Transcribe the lines below verbatim, skipping the images.

Stored data:
______________________________

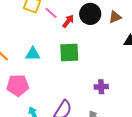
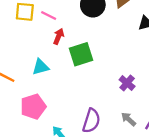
red arrow: (68, 21) -> (59, 36), moved
purple cross: (101, 87) -> (127, 83), turned -32

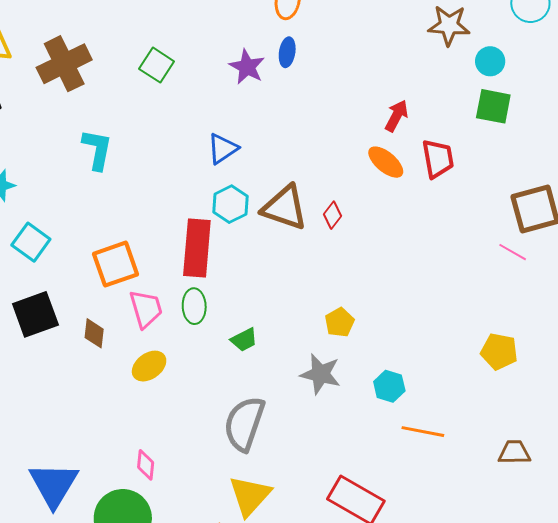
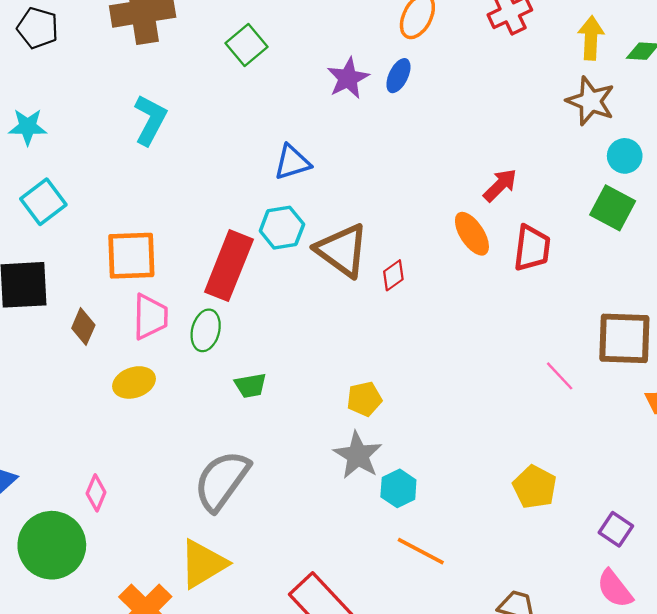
pink line: (513, 252) -> (560, 376), moved
gray star: (320, 374) -> (358, 455), moved

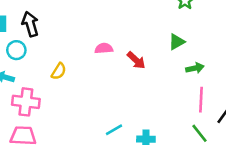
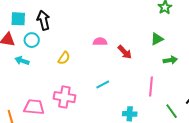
pink line: (201, 100) -> (151, 86), moved
pink cross: (26, 102) -> (64, 97), moved
cyan line: (114, 130) -> (103, 85), moved

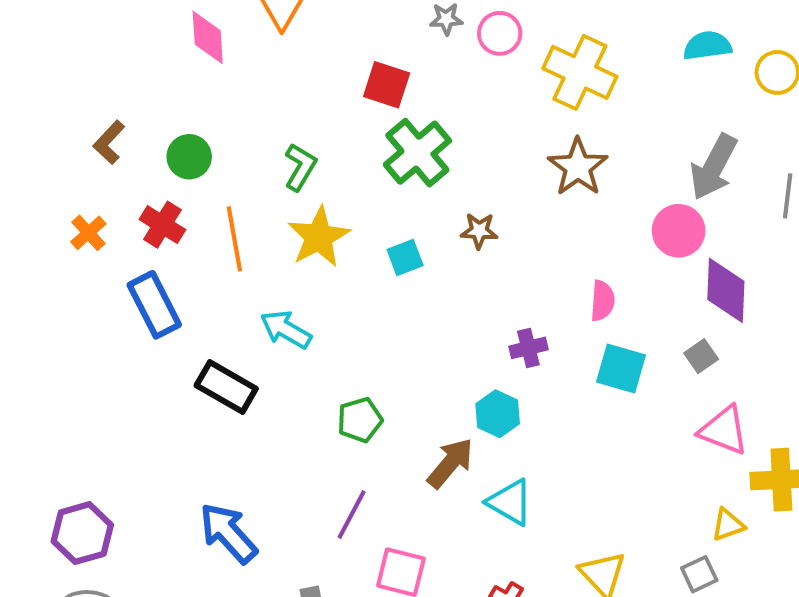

______________________________

_Finished exercise_:
red arrow: (68, 21) -> (59, 36), moved
purple cross: (101, 87) -> (127, 83), turned -32

pink line: (513, 252) -> (560, 376), moved
gray star: (320, 374) -> (358, 455), moved

pink line: (201, 100) -> (151, 86), moved
pink cross: (26, 102) -> (64, 97), moved
cyan line: (114, 130) -> (103, 85), moved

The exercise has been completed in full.